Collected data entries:
--------
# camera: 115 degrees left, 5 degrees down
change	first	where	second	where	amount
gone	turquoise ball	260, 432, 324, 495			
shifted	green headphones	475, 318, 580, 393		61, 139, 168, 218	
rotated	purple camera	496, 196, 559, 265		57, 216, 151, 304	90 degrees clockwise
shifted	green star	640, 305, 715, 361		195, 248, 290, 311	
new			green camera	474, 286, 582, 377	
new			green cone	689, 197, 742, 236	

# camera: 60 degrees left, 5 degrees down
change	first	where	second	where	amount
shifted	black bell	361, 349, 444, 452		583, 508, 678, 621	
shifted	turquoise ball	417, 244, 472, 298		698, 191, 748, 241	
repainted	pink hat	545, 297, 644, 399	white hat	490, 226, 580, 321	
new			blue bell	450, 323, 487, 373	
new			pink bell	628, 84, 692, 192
--------
» About this task: Make an exact copy of all the data.

» Response to this exercise:
# camera: 115 degrees left, 5 degrees down
change	first	where	second	where	amount
gone	turquoise ball	260, 432, 324, 495			
shifted	green headphones	475, 318, 580, 393		61, 139, 168, 218	
rotated	purple camera	496, 196, 559, 265		57, 216, 151, 304	90 degrees clockwise
shifted	green star	640, 305, 715, 361		195, 248, 290, 311	
new			green camera	474, 286, 582, 377	
new			green cone	689, 197, 742, 236	

# camera: 60 degrees left, 5 degrees down
change	first	where	second	where	amount
shifted	black bell	361, 349, 444, 452		583, 508, 678, 621	
shifted	turquoise ball	417, 244, 472, 298		698, 191, 748, 241	
repainted	pink hat	545, 297, 644, 399	white hat	490, 226, 580, 321	
new			blue bell	450, 323, 487, 373	
new			pink bell	628, 84, 692, 192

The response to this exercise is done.